INPUT MATERIAL below:

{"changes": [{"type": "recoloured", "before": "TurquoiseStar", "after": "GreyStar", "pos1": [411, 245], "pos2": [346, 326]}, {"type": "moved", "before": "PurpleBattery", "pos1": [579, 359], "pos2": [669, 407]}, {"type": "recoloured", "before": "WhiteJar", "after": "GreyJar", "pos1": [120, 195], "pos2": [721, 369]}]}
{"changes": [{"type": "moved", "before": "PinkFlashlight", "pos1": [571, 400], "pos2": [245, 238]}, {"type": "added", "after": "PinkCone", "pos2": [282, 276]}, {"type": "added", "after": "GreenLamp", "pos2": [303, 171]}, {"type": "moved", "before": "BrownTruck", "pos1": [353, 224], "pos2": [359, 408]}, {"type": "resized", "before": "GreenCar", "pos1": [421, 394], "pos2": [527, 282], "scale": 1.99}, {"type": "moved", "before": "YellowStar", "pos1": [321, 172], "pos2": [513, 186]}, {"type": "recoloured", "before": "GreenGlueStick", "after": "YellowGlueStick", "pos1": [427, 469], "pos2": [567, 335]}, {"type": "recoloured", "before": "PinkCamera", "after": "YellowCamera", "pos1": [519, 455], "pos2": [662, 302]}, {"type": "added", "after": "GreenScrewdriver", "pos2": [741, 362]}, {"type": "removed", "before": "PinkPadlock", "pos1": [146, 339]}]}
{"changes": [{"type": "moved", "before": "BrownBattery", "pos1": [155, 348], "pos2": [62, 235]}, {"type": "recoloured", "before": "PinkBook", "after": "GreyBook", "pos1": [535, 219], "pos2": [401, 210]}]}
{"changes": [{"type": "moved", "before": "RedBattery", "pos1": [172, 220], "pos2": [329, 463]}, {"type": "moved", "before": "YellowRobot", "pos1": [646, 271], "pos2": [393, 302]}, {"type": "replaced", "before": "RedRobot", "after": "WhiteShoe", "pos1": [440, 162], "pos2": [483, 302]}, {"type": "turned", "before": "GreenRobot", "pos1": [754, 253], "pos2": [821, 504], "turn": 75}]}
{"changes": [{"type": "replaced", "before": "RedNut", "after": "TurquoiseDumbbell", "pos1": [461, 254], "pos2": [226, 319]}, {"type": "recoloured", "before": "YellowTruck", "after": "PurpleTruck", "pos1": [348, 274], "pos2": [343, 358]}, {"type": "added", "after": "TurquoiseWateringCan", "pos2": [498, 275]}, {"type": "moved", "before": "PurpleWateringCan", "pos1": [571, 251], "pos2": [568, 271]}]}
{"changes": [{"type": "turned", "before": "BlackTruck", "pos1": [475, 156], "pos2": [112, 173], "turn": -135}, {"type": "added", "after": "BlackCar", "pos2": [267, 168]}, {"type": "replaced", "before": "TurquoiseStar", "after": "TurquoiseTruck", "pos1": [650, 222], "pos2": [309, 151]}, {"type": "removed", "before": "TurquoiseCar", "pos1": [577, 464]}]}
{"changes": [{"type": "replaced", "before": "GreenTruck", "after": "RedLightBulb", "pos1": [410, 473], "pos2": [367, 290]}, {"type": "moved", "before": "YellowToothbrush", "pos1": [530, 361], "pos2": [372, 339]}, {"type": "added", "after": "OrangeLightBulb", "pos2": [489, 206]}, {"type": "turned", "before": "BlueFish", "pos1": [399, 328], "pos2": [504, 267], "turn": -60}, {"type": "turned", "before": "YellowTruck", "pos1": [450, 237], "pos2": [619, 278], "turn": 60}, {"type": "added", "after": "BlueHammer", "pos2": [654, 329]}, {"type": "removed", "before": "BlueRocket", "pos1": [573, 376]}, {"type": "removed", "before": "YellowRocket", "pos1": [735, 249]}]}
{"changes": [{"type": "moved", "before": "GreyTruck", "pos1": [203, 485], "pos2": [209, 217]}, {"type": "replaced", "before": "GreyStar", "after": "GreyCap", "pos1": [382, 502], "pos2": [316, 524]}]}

End of INPUT MATERIAL.

# HOW TO COMPLETE THIS TASK
Write out the material from the first line to the last, exactly.

# RESULT FOR THIS TASK
{"changes": [{"type": "recoloured", "before": "TurquoiseStar", "after": "GreyStar", "pos1": [411, 245], "pos2": [346, 326]}, {"type": "moved", "before": "PurpleBattery", "pos1": [579, 359], "pos2": [669, 407]}, {"type": "recoloured", "before": "WhiteJar", "after": "GreyJar", "pos1": [120, 195], "pos2": [721, 369]}]}
{"changes": [{"type": "moved", "before": "PinkFlashlight", "pos1": [571, 400], "pos2": [245, 238]}, {"type": "added", "after": "PinkCone", "pos2": [282, 276]}, {"type": "added", "after": "GreenLamp", "pos2": [303, 171]}, {"type": "moved", "before": "BrownTruck", "pos1": [353, 224], "pos2": [359, 408]}, {"type": "resized", "before": "GreenCar", "pos1": [421, 394], "pos2": [527, 282], "scale": 1.99}, {"type": "moved", "before": "YellowStar", "pos1": [321, 172], "pos2": [513, 186]}, {"type": "recoloured", "before": "GreenGlueStick", "after": "YellowGlueStick", "pos1": [427, 469], "pos2": [567, 335]}, {"type": "recoloured", "before": "PinkCamera", "after": "YellowCamera", "pos1": [519, 455], "pos2": [662, 302]}, {"type": "added", "after": "GreenScrewdriver", "pos2": [741, 362]}, {"type": "removed", "before": "PinkPadlock", "pos1": [146, 339]}]}
{"changes": [{"type": "moved", "before": "BrownBattery", "pos1": [155, 348], "pos2": [62, 235]}, {"type": "recoloured", "before": "PinkBook", "after": "GreyBook", "pos1": [535, 219], "pos2": [401, 210]}]}
{"changes": [{"type": "moved", "before": "RedBattery", "pos1": [172, 220], "pos2": [329, 463]}, {"type": "moved", "before": "YellowRobot", "pos1": [646, 271], "pos2": [393, 302]}, {"type": "replaced", "before": "RedRobot", "after": "WhiteShoe", "pos1": [440, 162], "pos2": [483, 302]}, {"type": "turned", "before": "GreenRobot", "pos1": [754, 253], "pos2": [821, 504], "turn": 75}]}
{"changes": [{"type": "replaced", "before": "RedNut", "after": "TurquoiseDumbbell", "pos1": [461, 254], "pos2": [226, 319]}, {"type": "recoloured", "before": "YellowTruck", "after": "PurpleTruck", "pos1": [348, 274], "pos2": [343, 358]}, {"type": "added", "after": "TurquoiseWateringCan", "pos2": [498, 275]}, {"type": "moved", "before": "PurpleWateringCan", "pos1": [571, 251], "pos2": [568, 271]}]}
{"changes": [{"type": "turned", "before": "BlackTruck", "pos1": [475, 156], "pos2": [112, 173], "turn": -135}, {"type": "added", "after": "BlackCar", "pos2": [267, 168]}, {"type": "replaced", "before": "TurquoiseStar", "after": "TurquoiseTruck", "pos1": [650, 222], "pos2": [309, 151]}, {"type": "removed", "before": "TurquoiseCar", "pos1": [577, 464]}]}
{"changes": [{"type": "replaced", "before": "GreenTruck", "after": "RedLightBulb", "pos1": [410, 473], "pos2": [367, 290]}, {"type": "moved", "before": "YellowToothbrush", "pos1": [530, 361], "pos2": [372, 339]}, {"type": "added", "after": "OrangeLightBulb", "pos2": [489, 206]}, {"type": "turned", "before": "BlueFish", "pos1": [399, 328], "pos2": [504, 267], "turn": -60}, {"type": "turned", "before": "YellowTruck", "pos1": [450, 237], "pos2": [619, 278], "turn": 60}, {"type": "added", "after": "BlueHammer", "pos2": [654, 329]}, {"type": "removed", "before": "BlueRocket", "pos1": [573, 376]}, {"type": "removed", "before": "YellowRocket", "pos1": [735, 249]}]}
{"changes": [{"type": "moved", "before": "GreyTruck", "pos1": [203, 485], "pos2": [209, 217]}, {"type": "replaced", "before": "GreyStar", "after": "GreyCap", "pos1": [382, 502], "pos2": [316, 524]}]}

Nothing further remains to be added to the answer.